#### Exercise:
Please copy exactly the lines that begin with the one containing "(569, 232) = (587, 367): brown fish -> none" and end with the last line of the entries.

————————

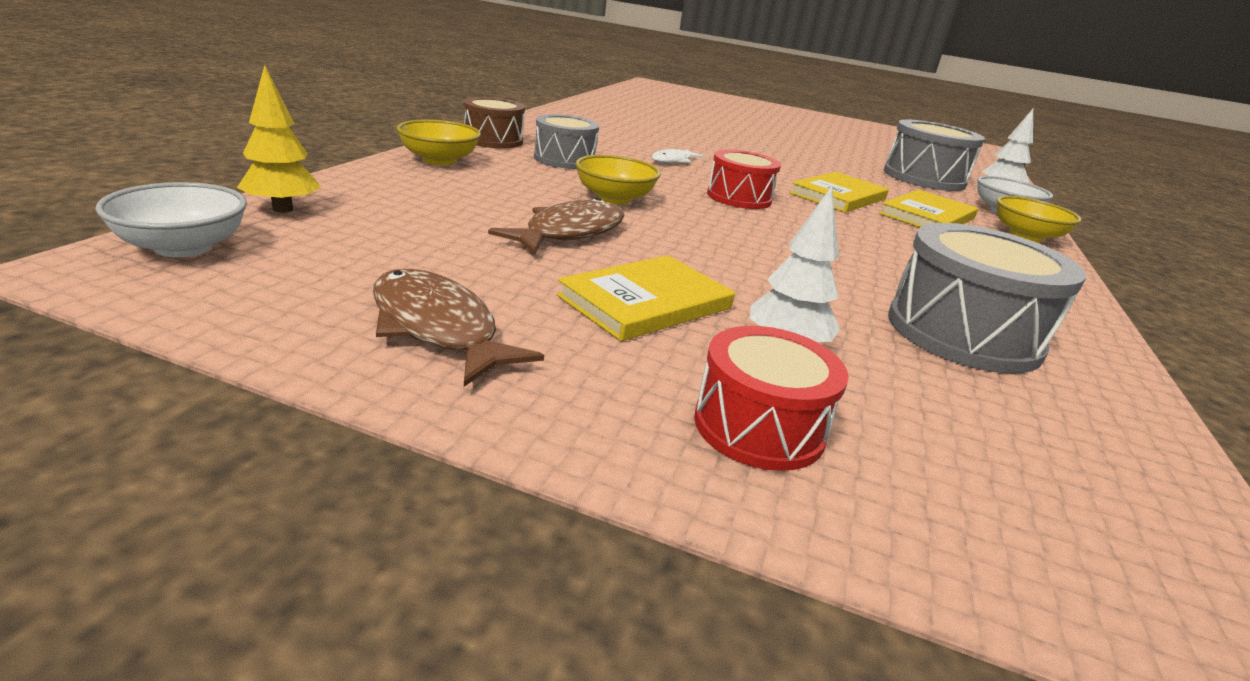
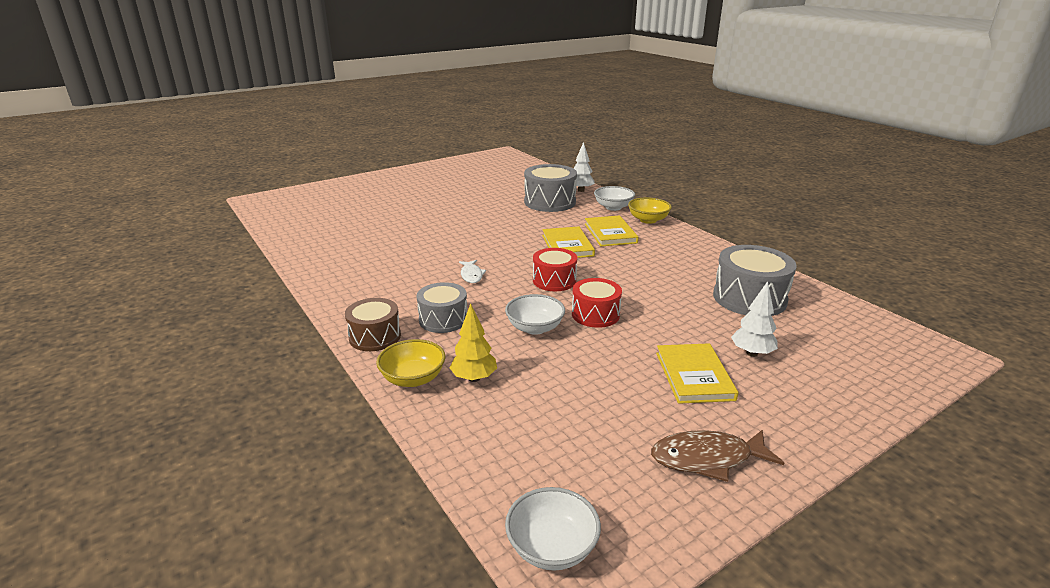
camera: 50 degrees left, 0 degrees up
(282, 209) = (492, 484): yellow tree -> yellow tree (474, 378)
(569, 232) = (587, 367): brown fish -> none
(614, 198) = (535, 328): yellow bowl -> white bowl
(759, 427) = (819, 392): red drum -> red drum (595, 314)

————————

#### Answer space:
(569, 232) = (587, 367): brown fish -> none
(614, 198) = (535, 328): yellow bowl -> white bowl
(759, 427) = (819, 392): red drum -> red drum (595, 314)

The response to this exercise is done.